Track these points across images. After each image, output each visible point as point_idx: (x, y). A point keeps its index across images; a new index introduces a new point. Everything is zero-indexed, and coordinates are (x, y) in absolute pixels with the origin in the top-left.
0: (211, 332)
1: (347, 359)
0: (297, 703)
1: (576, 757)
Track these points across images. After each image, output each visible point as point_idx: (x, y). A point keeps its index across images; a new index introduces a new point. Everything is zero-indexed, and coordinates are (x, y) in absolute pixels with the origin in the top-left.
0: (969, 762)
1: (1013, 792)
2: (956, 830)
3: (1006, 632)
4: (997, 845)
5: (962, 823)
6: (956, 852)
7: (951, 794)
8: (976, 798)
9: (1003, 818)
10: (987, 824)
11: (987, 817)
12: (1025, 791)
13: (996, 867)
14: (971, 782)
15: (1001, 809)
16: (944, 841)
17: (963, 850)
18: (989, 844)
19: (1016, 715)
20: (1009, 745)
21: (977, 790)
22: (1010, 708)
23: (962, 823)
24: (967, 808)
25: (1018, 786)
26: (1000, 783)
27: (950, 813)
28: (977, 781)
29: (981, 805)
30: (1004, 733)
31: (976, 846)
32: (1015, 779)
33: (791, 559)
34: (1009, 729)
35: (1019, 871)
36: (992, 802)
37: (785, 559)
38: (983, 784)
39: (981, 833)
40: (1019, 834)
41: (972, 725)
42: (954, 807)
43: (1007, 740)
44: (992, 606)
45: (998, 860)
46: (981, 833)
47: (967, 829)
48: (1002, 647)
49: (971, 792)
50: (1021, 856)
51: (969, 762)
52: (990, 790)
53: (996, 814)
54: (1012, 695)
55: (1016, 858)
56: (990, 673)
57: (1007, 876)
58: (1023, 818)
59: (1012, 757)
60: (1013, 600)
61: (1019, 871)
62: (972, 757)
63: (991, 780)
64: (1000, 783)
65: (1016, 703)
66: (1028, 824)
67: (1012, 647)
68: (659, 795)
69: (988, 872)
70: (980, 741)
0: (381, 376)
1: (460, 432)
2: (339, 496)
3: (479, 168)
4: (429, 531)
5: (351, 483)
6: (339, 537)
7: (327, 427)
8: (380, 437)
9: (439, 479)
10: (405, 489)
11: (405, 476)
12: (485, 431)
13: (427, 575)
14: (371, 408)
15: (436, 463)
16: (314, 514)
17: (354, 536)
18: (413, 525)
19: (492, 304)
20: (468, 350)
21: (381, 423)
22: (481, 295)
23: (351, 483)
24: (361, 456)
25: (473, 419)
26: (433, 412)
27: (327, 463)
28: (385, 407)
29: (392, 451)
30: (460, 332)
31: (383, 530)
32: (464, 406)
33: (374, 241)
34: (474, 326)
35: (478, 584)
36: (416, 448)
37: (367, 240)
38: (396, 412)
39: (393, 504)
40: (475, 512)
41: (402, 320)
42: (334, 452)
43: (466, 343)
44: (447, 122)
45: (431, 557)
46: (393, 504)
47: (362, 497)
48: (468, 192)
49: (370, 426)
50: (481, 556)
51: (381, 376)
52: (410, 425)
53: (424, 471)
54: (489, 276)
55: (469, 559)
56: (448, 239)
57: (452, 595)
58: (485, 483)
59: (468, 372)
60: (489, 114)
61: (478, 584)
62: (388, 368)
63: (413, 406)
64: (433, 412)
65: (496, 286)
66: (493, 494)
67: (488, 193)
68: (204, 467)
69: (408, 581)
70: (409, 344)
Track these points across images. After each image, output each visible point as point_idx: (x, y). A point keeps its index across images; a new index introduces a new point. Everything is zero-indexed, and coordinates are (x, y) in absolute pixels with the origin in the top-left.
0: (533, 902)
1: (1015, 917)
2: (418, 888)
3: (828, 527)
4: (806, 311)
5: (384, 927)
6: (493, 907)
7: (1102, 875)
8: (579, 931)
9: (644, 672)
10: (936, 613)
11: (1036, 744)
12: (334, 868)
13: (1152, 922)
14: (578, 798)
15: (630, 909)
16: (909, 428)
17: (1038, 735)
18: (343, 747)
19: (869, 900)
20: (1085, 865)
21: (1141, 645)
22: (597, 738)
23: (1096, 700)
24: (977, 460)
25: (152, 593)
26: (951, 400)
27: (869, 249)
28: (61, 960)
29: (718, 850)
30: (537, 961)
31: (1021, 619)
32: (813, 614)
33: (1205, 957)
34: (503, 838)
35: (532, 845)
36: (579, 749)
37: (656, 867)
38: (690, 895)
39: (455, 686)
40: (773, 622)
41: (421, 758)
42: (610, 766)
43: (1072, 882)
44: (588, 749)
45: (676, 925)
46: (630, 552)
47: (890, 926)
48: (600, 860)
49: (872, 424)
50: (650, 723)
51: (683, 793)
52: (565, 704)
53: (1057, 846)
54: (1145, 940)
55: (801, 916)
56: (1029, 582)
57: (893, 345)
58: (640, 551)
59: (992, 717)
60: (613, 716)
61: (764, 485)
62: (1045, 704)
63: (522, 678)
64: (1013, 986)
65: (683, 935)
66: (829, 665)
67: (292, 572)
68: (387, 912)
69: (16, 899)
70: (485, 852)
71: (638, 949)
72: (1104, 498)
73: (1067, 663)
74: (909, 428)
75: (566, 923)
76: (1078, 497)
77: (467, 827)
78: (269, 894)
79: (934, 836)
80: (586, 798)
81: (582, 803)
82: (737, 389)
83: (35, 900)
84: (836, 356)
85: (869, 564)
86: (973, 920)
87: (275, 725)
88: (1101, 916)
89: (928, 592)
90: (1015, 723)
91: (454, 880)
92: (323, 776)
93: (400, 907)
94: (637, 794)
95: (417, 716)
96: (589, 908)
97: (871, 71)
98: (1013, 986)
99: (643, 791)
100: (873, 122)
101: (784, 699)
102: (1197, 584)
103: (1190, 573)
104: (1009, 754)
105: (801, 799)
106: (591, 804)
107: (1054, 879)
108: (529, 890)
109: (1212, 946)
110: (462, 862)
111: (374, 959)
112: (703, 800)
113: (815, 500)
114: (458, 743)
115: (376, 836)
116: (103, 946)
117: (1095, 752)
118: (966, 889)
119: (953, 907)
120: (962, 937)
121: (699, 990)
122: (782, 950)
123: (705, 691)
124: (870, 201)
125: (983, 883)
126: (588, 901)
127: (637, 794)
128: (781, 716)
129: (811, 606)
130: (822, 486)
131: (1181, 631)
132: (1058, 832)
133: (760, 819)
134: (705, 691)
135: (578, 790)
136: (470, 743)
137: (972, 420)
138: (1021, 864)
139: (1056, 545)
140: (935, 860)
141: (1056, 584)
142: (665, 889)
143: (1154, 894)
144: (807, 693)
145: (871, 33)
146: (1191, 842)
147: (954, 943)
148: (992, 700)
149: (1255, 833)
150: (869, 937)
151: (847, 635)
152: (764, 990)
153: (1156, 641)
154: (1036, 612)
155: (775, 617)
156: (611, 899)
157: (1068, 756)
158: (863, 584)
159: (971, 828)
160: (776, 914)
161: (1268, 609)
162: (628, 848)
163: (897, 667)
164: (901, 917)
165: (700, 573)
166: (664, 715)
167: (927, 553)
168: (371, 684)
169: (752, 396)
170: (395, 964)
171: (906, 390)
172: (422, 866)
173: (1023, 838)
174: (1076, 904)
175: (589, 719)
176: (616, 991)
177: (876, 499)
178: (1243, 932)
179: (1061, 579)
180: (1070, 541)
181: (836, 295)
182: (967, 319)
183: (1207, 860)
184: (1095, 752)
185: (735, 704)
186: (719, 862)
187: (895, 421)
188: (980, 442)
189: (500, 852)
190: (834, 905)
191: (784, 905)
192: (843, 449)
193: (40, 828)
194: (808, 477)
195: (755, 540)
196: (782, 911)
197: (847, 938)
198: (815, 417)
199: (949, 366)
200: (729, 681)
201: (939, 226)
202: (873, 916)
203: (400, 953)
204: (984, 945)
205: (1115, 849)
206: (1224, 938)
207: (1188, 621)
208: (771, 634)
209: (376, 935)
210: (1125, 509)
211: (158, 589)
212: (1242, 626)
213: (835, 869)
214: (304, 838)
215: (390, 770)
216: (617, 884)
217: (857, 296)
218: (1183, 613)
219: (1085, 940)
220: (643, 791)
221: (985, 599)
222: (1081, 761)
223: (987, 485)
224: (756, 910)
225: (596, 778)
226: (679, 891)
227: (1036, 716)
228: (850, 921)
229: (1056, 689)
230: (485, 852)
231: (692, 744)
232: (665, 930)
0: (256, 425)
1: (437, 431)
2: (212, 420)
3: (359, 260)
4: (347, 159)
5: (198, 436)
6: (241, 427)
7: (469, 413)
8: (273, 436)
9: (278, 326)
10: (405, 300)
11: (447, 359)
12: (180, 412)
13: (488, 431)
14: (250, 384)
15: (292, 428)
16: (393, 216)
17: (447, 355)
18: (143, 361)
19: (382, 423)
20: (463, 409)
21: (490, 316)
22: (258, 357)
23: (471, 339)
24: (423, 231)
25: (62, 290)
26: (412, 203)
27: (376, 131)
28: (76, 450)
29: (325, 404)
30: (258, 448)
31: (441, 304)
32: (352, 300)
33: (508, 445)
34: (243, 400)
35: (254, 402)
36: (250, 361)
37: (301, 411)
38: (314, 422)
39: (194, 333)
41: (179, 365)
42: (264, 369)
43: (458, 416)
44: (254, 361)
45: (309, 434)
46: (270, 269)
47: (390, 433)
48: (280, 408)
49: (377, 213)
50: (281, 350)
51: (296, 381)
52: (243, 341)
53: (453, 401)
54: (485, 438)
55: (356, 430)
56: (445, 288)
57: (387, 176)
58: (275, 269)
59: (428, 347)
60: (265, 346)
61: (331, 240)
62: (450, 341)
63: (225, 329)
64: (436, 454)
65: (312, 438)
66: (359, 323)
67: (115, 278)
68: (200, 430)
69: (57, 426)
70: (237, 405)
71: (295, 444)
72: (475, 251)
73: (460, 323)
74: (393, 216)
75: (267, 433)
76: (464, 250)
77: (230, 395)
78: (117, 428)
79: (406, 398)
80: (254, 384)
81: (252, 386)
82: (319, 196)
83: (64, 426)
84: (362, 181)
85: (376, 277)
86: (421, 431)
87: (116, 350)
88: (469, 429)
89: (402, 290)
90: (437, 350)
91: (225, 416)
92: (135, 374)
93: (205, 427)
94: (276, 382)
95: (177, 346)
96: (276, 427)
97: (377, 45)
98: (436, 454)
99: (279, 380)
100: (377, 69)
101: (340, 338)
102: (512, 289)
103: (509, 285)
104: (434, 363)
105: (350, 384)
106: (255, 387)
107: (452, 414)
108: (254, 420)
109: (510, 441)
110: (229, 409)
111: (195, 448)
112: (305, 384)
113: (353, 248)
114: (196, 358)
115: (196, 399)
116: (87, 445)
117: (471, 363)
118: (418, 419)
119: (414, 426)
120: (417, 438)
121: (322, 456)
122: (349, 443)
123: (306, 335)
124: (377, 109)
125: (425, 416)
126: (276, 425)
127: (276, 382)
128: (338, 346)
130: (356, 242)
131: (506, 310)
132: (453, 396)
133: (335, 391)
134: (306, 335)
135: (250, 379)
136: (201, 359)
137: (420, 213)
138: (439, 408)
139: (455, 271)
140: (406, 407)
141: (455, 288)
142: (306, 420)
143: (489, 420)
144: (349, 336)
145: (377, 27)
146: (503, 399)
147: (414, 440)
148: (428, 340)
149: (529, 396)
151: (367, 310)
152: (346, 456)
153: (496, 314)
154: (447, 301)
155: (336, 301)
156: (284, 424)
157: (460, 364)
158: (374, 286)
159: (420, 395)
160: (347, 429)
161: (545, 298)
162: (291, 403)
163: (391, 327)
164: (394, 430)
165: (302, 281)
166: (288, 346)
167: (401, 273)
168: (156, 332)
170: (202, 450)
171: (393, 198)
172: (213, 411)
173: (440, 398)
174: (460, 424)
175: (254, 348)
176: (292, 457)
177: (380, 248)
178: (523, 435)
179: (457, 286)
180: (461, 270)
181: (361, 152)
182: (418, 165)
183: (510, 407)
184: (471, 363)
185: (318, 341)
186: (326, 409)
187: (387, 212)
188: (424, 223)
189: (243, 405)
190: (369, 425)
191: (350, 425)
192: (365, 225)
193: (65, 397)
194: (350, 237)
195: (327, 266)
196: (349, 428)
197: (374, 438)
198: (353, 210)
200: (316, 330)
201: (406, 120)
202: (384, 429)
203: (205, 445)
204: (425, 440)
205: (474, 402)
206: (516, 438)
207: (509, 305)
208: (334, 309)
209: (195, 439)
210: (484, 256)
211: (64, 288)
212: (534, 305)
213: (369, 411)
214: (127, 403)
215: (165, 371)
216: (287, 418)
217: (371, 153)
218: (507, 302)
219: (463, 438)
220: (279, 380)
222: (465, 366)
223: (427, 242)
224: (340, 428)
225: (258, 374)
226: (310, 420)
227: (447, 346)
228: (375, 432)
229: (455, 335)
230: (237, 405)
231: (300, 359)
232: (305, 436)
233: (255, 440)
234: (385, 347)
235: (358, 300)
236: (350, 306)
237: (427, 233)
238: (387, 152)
# # # #
--- STATED EXERCISE ---
Print the data verbatim, starting with its first line and going on through the line that contains "0: (297, 703)", with both of those lines included.

--- RIGHT ANSWER ---
Track these points across images. After each image, output each visible point as point_idx: (x, y). A point keeps its index across images; a new index introduces a new point. Everything is zero-indexed, and coordinates are (x, y) in absolute pixels with the origin in the top-left.
0: (211, 332)
1: (347, 359)
0: (297, 703)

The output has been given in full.